**Instructions to follow:** Report all lines from the entries below in which "cylinder" appears.

[Data extracted from a collection]
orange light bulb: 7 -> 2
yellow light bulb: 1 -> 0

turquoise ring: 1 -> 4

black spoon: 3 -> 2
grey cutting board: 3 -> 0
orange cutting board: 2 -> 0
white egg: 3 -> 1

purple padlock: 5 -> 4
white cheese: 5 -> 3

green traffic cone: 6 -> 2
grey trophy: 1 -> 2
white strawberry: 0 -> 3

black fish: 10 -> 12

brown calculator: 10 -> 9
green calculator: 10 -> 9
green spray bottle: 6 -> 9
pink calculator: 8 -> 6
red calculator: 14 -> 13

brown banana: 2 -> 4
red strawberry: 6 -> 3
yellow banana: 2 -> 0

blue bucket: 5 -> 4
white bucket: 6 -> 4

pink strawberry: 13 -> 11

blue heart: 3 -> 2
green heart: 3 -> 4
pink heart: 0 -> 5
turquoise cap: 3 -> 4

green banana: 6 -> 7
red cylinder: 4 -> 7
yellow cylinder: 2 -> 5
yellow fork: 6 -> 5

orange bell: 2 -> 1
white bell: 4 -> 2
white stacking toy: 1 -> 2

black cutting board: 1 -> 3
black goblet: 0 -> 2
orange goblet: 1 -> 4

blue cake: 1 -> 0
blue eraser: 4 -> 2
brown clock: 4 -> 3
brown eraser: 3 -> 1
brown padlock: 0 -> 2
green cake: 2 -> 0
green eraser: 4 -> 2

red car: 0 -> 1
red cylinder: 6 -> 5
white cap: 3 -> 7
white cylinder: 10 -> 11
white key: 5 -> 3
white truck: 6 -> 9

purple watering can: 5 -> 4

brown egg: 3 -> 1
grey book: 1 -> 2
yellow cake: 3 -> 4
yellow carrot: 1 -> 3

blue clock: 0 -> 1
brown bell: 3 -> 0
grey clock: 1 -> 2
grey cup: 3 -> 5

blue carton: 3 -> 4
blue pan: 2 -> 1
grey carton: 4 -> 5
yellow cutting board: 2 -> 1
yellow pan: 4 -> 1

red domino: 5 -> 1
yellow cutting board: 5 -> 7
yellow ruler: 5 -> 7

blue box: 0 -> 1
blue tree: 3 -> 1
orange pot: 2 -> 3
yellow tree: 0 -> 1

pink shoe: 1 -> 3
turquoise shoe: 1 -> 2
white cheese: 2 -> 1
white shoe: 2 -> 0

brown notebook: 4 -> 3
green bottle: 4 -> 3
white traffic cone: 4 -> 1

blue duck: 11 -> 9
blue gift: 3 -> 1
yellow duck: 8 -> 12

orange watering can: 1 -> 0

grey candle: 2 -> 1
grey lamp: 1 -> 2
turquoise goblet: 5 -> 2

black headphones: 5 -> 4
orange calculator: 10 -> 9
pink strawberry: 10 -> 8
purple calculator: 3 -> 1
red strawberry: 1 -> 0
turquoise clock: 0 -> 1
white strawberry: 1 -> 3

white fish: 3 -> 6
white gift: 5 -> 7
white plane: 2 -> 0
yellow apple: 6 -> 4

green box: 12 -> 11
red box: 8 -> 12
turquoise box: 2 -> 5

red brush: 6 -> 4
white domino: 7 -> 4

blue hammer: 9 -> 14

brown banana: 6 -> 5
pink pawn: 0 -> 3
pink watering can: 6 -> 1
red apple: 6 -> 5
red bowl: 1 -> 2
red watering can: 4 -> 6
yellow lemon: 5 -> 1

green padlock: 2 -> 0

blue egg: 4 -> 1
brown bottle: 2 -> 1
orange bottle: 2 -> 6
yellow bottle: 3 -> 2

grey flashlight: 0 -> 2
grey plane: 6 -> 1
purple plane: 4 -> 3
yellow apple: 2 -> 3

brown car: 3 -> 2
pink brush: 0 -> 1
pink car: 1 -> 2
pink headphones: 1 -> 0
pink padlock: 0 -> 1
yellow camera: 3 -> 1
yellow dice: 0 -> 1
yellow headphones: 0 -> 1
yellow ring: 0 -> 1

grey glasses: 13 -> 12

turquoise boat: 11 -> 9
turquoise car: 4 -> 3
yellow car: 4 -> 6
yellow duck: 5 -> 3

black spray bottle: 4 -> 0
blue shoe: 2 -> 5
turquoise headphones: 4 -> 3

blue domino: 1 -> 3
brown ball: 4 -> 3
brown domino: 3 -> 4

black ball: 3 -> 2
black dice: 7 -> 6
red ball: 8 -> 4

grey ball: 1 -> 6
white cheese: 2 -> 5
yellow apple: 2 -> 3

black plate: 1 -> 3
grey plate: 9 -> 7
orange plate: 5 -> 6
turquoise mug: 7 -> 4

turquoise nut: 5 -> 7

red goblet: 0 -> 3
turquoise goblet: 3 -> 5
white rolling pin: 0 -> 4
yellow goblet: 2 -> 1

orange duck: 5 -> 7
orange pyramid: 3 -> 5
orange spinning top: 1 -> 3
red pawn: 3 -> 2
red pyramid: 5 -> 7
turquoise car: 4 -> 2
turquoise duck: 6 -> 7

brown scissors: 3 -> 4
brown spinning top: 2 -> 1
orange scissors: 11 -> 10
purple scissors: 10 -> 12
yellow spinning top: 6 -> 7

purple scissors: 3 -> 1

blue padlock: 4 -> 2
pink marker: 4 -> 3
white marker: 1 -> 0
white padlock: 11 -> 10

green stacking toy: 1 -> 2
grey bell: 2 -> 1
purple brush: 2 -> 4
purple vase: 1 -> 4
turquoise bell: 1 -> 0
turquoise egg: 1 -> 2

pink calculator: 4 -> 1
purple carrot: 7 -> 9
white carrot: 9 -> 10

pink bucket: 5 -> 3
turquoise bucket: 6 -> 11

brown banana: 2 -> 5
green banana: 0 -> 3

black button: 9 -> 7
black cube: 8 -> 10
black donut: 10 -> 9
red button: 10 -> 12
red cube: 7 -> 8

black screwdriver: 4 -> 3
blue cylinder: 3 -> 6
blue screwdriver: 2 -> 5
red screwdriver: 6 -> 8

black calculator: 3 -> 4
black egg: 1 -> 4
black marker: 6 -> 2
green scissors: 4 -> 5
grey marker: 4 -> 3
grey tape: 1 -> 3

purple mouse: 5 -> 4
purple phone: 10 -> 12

**Result:**
red cylinder: 4 -> 7
yellow cylinder: 2 -> 5
red cylinder: 6 -> 5
white cylinder: 10 -> 11
blue cylinder: 3 -> 6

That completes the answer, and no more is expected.